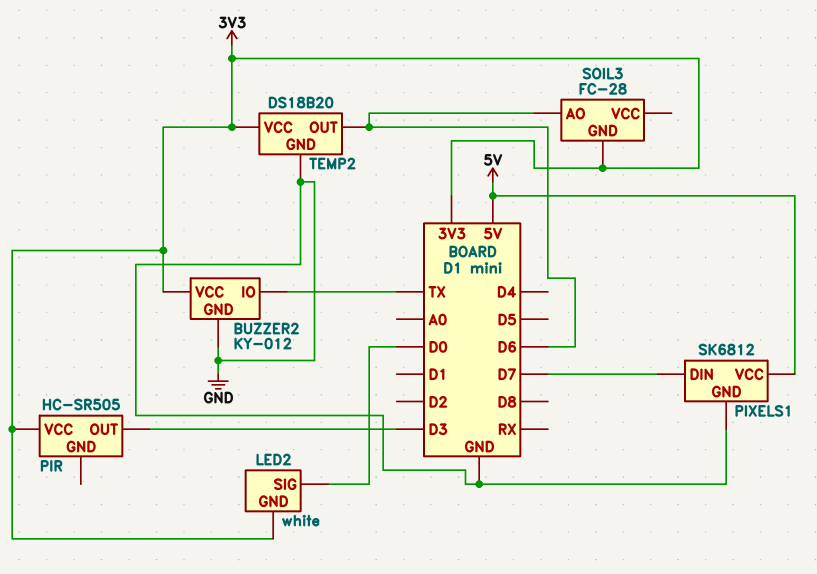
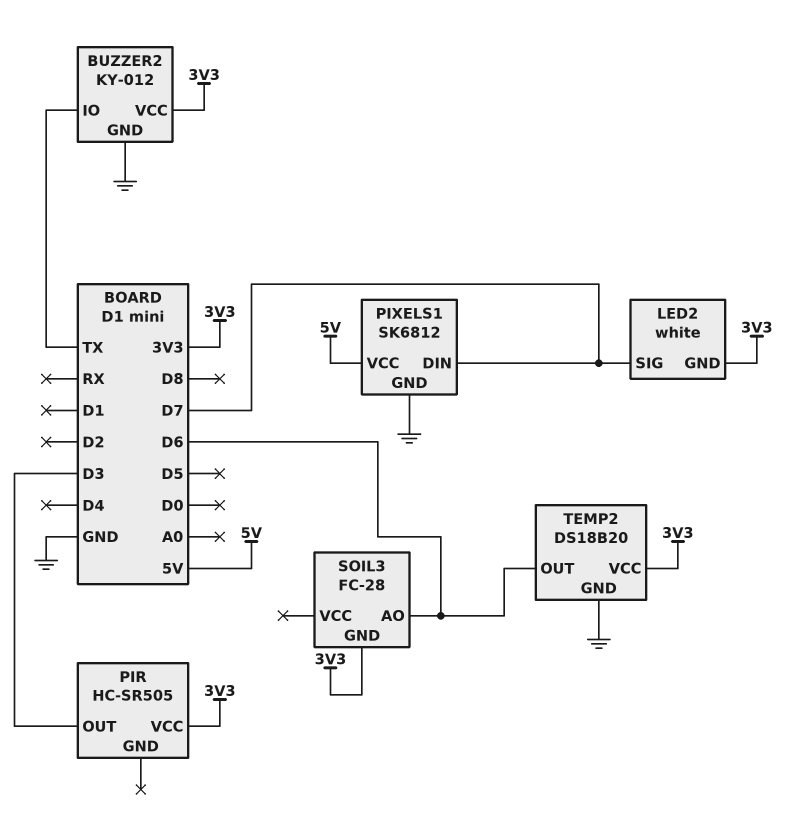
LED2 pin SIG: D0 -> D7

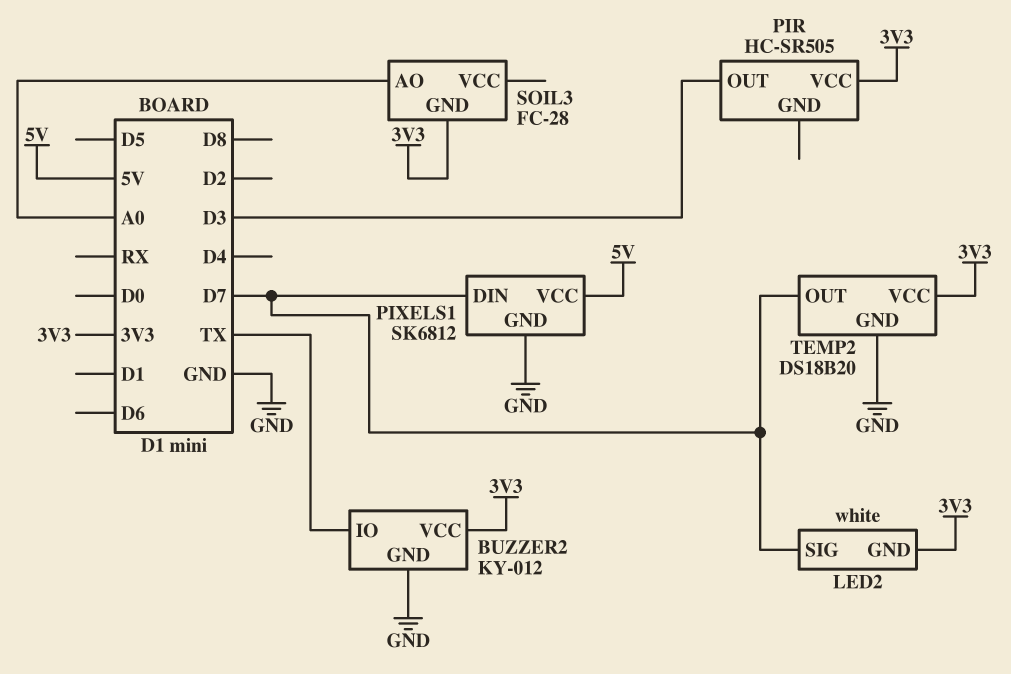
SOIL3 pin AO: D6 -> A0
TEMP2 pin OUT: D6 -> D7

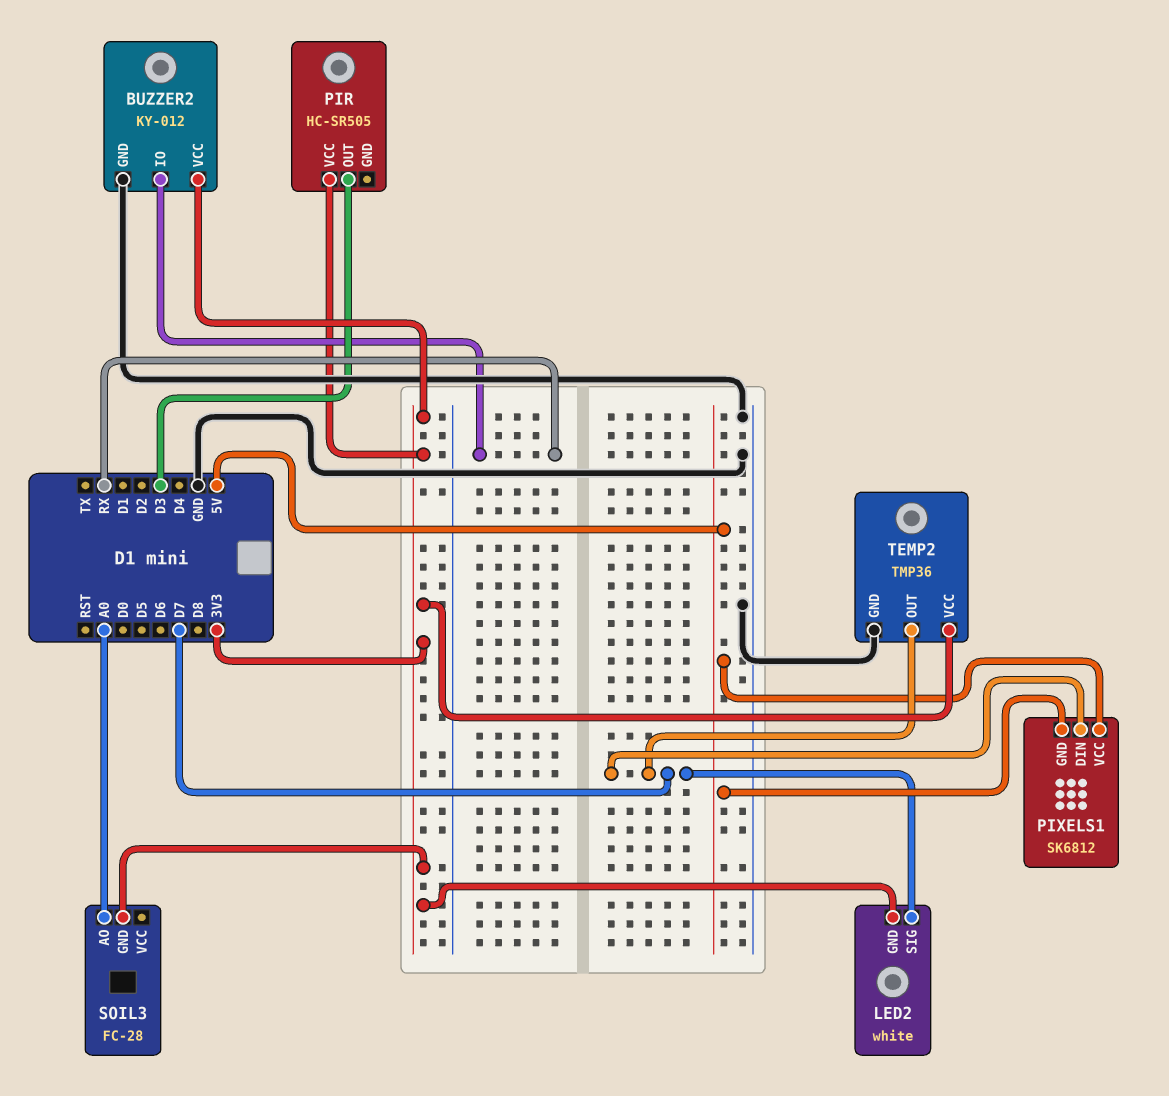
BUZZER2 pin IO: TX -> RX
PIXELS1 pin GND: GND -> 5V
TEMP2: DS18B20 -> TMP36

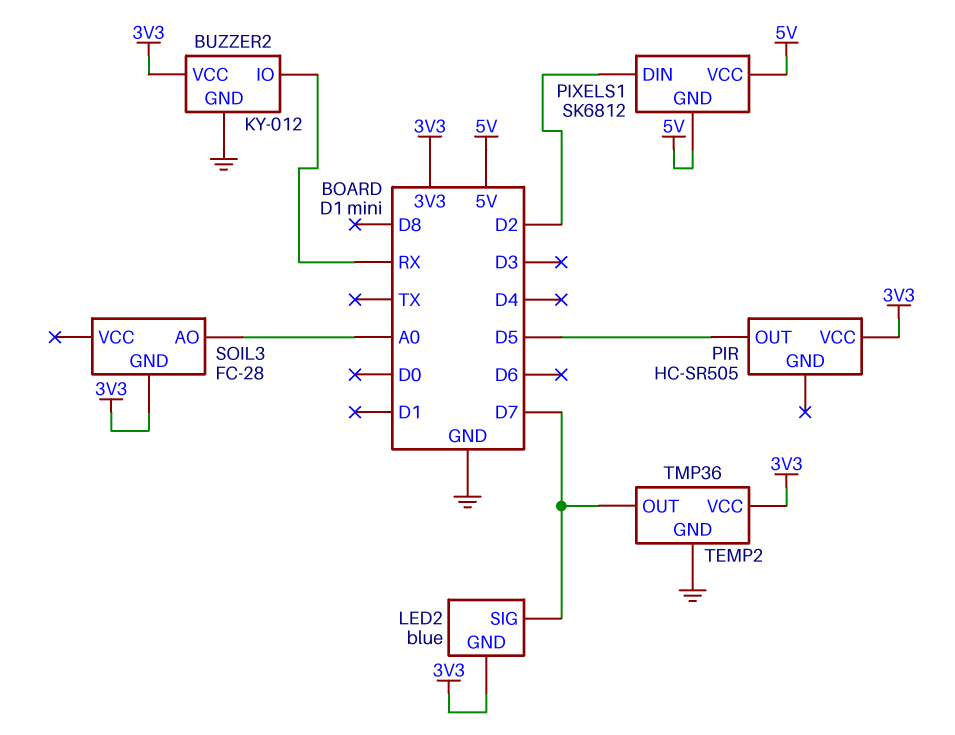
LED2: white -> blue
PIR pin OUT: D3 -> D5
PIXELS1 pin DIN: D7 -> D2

****

• [WHAT THE TASK REQUIRES] Copy out the data verbatim, with no pictures.

• [TASK ANSWER]
LED2 pin SIG: D0 -> D7

SOIL3 pin AO: D6 -> A0
TEMP2 pin OUT: D6 -> D7

BUZZER2 pin IO: TX -> RX
PIXELS1 pin GND: GND -> 5V
TEMP2: DS18B20 -> TMP36

LED2: white -> blue
PIR pin OUT: D3 -> D5
PIXELS1 pin DIN: D7 -> D2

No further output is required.